## Problem:
For the data below, work out how many lines contain the word "pear" and supply only that number.

Scene difference descriptions
#####

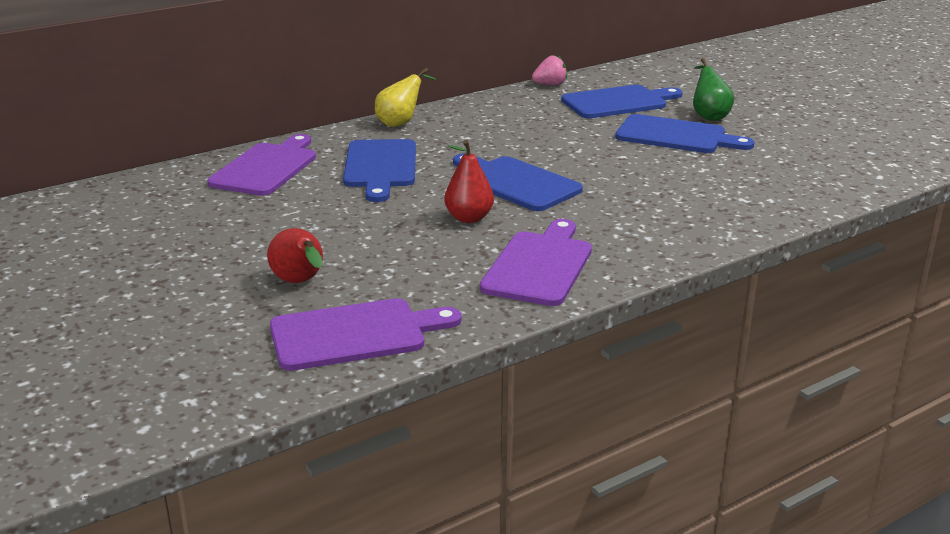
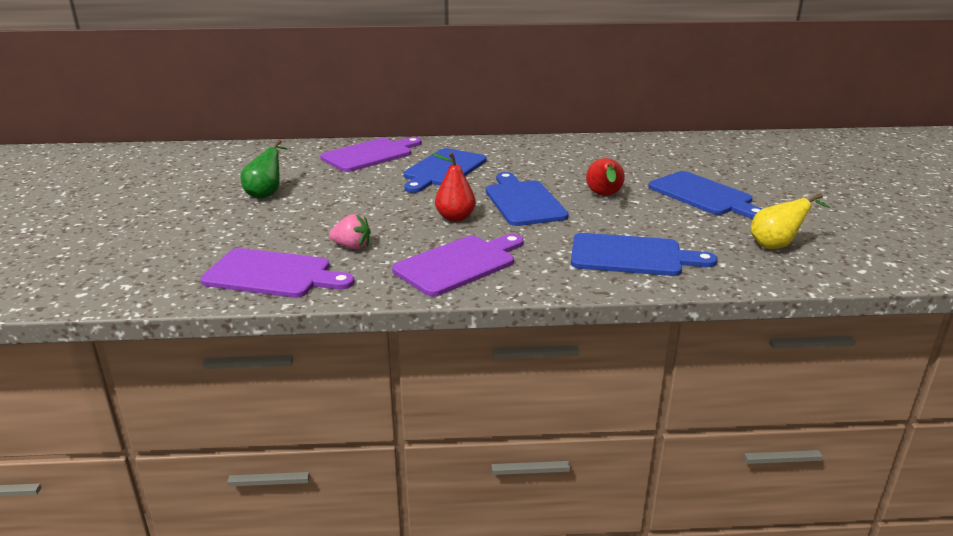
camera: 30 degrees right, 0 degrees up
red pear [267,228,323,283] -> red pear moved to [586,158,625,196]
yellow pear [375,68,436,127] -> yellow pear moved to [751,193,830,249]
pink strawberry [532,55,567,86] -> pink strawberry moved to [329,214,371,249]
blue cutting board [561,85,683,118] -> blue cutting board moved to [571,233,718,276]
green pear [693,58,734,121] -> green pear moved to [241,140,287,199]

#####

## Solution to the problem:
3